> [YOUR GOAL]: Recast the lines below, from the start of the records up to and including the line containing "15: (249, 242)", as a JSON list of strings with one string per line, omitting blank lines.

[RECORDS FOR PROCESSING start]

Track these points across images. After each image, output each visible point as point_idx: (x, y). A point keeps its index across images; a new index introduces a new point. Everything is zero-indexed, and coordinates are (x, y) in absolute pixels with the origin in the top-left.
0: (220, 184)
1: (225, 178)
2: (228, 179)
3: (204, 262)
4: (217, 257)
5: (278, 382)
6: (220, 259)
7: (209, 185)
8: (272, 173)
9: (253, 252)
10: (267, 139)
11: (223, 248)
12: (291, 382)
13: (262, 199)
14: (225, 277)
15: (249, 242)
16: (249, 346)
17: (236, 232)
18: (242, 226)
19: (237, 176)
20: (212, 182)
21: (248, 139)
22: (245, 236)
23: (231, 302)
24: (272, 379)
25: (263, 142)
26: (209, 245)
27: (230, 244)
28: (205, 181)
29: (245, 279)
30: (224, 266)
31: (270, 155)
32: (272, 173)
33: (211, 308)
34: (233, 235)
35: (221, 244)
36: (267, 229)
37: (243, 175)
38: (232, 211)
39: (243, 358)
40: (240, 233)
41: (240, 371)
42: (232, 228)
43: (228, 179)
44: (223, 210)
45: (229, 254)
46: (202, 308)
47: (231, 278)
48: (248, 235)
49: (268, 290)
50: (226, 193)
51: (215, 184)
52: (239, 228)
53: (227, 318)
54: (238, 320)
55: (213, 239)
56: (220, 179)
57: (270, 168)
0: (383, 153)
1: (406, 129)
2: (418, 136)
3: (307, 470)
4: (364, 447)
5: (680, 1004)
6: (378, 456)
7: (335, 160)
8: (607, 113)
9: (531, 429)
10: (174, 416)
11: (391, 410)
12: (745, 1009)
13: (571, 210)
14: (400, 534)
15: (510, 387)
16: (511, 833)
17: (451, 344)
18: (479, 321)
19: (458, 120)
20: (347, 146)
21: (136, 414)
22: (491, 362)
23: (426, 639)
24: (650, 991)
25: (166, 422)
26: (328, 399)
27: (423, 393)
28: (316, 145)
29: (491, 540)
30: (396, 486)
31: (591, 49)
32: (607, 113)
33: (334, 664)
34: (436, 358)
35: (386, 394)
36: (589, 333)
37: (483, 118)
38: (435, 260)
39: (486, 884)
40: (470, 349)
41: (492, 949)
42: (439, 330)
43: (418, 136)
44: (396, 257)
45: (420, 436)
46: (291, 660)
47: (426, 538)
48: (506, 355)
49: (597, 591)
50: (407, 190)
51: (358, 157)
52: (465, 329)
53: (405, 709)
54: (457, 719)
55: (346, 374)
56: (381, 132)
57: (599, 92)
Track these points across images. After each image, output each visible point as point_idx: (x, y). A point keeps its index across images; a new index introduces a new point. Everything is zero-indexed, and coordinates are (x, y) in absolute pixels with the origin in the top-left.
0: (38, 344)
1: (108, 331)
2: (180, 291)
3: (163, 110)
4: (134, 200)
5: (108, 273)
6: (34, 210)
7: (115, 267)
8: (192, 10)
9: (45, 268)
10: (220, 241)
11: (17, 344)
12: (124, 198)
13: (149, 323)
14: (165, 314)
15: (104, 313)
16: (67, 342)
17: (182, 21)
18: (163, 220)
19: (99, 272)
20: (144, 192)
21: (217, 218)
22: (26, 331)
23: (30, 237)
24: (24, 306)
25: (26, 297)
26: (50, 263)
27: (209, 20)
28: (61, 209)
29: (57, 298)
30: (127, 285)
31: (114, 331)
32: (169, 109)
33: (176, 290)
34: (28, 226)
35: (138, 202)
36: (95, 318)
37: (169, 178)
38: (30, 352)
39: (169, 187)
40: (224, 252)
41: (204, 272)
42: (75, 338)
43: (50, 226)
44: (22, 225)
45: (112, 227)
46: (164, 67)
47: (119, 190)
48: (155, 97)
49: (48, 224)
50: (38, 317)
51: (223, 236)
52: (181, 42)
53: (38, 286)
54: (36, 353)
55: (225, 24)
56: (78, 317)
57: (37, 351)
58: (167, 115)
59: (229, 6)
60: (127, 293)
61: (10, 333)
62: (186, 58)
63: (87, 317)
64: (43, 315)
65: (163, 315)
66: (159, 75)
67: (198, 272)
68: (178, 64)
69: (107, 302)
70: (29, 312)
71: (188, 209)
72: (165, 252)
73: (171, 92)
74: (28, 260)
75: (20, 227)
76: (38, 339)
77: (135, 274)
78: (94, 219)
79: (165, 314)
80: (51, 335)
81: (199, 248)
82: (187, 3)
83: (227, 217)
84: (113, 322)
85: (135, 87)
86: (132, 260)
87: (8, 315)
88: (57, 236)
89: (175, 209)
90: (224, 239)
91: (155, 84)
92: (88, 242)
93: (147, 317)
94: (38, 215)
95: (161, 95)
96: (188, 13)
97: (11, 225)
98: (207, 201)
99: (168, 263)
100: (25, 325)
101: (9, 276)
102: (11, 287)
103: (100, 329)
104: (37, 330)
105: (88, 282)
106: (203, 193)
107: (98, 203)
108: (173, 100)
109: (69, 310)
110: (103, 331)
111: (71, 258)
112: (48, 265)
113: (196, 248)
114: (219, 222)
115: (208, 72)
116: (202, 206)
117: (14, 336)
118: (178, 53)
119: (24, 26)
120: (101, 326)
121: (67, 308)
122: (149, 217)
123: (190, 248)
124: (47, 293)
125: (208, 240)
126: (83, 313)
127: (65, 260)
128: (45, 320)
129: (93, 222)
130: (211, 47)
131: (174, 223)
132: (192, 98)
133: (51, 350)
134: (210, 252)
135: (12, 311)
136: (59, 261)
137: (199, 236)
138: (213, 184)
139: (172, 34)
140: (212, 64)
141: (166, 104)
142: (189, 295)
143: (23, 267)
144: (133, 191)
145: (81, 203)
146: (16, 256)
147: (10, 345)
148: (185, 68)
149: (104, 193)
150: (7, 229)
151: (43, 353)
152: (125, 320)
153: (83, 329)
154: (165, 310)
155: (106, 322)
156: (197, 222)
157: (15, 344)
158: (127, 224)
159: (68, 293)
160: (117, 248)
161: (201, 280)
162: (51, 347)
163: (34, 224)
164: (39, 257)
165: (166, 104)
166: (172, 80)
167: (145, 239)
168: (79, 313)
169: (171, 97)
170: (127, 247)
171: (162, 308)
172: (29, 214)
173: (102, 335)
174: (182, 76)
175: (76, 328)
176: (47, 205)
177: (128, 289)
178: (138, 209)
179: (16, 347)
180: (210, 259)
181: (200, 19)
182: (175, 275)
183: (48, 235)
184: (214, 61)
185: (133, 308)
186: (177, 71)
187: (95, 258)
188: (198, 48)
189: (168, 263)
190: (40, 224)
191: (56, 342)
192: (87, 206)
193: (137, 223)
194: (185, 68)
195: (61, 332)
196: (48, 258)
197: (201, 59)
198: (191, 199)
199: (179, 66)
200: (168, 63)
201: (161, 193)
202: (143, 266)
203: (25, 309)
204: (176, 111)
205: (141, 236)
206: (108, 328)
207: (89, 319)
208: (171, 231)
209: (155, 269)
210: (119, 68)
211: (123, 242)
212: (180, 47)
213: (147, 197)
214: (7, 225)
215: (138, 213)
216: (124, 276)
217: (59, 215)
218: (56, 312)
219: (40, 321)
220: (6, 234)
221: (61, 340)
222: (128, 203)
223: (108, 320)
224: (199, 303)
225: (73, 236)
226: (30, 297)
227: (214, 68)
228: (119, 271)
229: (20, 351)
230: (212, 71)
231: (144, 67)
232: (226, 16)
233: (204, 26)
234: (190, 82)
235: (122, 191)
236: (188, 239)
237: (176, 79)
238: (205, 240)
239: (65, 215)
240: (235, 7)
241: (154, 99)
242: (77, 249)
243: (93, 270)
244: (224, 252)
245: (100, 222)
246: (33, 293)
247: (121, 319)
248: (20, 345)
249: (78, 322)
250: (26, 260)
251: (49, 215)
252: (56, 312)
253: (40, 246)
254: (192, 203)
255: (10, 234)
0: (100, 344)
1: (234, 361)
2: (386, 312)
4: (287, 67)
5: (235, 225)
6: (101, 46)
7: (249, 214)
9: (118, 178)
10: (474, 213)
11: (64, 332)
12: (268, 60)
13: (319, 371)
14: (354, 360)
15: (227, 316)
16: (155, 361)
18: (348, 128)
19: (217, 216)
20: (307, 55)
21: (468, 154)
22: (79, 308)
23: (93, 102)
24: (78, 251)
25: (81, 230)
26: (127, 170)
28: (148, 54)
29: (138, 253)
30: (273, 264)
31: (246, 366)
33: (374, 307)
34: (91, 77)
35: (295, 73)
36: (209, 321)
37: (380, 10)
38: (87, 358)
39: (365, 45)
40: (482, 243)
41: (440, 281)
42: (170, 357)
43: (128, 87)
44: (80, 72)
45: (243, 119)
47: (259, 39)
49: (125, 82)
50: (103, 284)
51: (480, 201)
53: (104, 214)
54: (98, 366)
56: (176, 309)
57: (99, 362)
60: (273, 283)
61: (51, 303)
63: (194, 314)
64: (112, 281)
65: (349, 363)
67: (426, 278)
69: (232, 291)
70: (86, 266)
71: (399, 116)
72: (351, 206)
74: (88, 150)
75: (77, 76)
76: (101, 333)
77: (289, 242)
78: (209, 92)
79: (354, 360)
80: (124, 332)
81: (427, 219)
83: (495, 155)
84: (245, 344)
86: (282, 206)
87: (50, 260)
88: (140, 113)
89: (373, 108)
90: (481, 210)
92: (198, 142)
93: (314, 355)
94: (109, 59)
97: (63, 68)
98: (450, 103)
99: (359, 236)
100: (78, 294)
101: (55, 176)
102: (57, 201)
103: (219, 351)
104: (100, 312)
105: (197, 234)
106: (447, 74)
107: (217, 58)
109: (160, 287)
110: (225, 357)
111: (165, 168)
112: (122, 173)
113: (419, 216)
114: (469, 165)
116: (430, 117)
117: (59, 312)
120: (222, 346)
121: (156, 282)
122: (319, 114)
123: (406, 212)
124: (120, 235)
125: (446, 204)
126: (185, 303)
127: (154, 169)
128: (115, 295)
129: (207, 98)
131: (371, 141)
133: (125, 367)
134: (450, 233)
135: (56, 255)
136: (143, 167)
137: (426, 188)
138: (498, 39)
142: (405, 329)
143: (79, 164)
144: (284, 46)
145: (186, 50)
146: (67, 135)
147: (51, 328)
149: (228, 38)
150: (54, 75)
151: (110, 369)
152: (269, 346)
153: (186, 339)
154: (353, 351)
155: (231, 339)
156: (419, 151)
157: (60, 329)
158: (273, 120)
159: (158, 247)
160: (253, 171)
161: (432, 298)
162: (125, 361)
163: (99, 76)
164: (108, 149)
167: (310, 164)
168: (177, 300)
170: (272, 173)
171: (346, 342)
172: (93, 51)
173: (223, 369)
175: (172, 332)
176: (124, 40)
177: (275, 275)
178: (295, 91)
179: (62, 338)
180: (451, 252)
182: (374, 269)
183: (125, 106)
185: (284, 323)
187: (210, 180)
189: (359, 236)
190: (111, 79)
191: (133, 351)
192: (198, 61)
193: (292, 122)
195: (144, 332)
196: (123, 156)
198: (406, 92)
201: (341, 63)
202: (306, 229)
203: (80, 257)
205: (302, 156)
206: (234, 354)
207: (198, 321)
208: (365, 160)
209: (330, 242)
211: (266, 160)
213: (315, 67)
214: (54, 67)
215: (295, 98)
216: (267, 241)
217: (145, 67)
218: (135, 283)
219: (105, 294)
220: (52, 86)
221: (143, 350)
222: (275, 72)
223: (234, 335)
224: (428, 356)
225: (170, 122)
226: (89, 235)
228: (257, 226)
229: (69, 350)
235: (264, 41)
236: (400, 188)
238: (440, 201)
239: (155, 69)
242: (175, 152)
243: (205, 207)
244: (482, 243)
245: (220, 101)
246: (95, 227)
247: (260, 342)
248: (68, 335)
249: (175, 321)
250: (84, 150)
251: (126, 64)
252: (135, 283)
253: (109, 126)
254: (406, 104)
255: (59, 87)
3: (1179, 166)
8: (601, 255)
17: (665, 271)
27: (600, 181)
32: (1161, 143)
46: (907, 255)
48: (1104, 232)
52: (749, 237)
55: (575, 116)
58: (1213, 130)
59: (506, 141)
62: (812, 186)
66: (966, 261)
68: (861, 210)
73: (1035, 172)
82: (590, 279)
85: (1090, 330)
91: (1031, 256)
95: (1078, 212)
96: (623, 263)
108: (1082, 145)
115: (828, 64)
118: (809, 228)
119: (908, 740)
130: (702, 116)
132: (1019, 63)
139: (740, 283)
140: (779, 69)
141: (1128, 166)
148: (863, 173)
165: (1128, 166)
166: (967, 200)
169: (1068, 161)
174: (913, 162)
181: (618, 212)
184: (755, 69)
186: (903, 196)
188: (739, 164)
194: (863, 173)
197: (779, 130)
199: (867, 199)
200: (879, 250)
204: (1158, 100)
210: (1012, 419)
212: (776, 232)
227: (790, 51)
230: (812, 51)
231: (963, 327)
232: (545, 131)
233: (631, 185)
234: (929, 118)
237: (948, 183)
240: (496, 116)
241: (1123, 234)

[RECORDS FOR PROCESSING end]

> [IN RESPONSE]:
[
  "Track these points across images. After each image, output each visible point as point_idx: (x, y). A point keeps its index across images; a new index introduces a new point. Everything is zero-indexed, and coordinates are (x, y) in absolute pixels with the origin in the top-left.",
  "0: (220, 184)",
  "1: (225, 178)",
  "2: (228, 179)",
  "3: (204, 262)",
  "4: (217, 257)",
  "5: (278, 382)",
  "6: (220, 259)",
  "7: (209, 185)",
  "8: (272, 173)",
  "9: (253, 252)",
  "10: (267, 139)",
  "11: (223, 248)",
  "12: (291, 382)",
  "13: (262, 199)",
  "14: (225, 277)",
  "15: (249, 242)"
]